• Exercise aim
The response should be the lines of the data, starting at the first and ending at the one that contains "Bin: [201,1416,250,1477] ->", copied without change.

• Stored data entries
----------
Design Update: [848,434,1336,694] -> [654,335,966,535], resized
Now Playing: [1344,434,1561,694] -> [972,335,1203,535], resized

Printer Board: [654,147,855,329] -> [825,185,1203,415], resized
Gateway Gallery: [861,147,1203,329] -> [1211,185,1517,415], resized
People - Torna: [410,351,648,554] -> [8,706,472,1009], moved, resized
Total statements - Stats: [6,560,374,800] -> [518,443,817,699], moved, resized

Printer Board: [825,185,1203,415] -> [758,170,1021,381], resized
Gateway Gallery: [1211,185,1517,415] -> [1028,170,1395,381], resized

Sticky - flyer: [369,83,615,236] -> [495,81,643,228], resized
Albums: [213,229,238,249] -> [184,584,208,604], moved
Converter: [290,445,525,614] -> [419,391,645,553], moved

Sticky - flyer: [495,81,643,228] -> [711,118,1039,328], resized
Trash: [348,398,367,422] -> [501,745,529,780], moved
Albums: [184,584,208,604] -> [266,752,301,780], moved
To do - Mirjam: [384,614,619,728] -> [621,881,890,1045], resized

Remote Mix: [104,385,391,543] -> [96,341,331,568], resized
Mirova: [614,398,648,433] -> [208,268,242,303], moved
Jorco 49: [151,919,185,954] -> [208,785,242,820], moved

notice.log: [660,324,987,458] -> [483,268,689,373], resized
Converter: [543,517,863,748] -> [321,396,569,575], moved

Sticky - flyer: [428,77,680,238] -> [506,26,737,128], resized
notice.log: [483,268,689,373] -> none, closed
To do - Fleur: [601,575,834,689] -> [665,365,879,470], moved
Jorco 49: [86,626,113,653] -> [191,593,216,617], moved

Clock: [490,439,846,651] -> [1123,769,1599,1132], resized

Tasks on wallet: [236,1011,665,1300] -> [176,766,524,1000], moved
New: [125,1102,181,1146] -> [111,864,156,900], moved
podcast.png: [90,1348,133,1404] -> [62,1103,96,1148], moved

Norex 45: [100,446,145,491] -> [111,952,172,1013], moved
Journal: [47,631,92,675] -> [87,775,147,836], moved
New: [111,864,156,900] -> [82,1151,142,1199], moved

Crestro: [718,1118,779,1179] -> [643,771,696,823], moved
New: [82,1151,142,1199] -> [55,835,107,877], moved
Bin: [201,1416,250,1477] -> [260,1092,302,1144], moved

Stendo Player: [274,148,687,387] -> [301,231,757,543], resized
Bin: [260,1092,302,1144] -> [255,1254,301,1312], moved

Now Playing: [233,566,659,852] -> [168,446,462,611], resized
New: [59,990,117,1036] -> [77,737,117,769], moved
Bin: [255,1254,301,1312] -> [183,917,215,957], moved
----------
• The answer
Design Update: [848,434,1336,694] -> [654,335,966,535], resized
Now Playing: [1344,434,1561,694] -> [972,335,1203,535], resized

Printer Board: [654,147,855,329] -> [825,185,1203,415], resized
Gateway Gallery: [861,147,1203,329] -> [1211,185,1517,415], resized
People - Torna: [410,351,648,554] -> [8,706,472,1009], moved, resized
Total statements - Stats: [6,560,374,800] -> [518,443,817,699], moved, resized

Printer Board: [825,185,1203,415] -> [758,170,1021,381], resized
Gateway Gallery: [1211,185,1517,415] -> [1028,170,1395,381], resized

Sticky - flyer: [369,83,615,236] -> [495,81,643,228], resized
Albums: [213,229,238,249] -> [184,584,208,604], moved
Converter: [290,445,525,614] -> [419,391,645,553], moved

Sticky - flyer: [495,81,643,228] -> [711,118,1039,328], resized
Trash: [348,398,367,422] -> [501,745,529,780], moved
Albums: [184,584,208,604] -> [266,752,301,780], moved
To do - Mirjam: [384,614,619,728] -> [621,881,890,1045], resized

Remote Mix: [104,385,391,543] -> [96,341,331,568], resized
Mirova: [614,398,648,433] -> [208,268,242,303], moved
Jorco 49: [151,919,185,954] -> [208,785,242,820], moved

notice.log: [660,324,987,458] -> [483,268,689,373], resized
Converter: [543,517,863,748] -> [321,396,569,575], moved

Sticky - flyer: [428,77,680,238] -> [506,26,737,128], resized
notice.log: [483,268,689,373] -> none, closed
To do - Fleur: [601,575,834,689] -> [665,365,879,470], moved
Jorco 49: [86,626,113,653] -> [191,593,216,617], moved

Clock: [490,439,846,651] -> [1123,769,1599,1132], resized

Tasks on wallet: [236,1011,665,1300] -> [176,766,524,1000], moved
New: [125,1102,181,1146] -> [111,864,156,900], moved
podcast.png: [90,1348,133,1404] -> [62,1103,96,1148], moved

Norex 45: [100,446,145,491] -> [111,952,172,1013], moved
Journal: [47,631,92,675] -> [87,775,147,836], moved
New: [111,864,156,900] -> [82,1151,142,1199], moved

Crestro: [718,1118,779,1179] -> [643,771,696,823], moved
New: [82,1151,142,1199] -> [55,835,107,877], moved
Bin: [201,1416,250,1477] -> [260,1092,302,1144], moved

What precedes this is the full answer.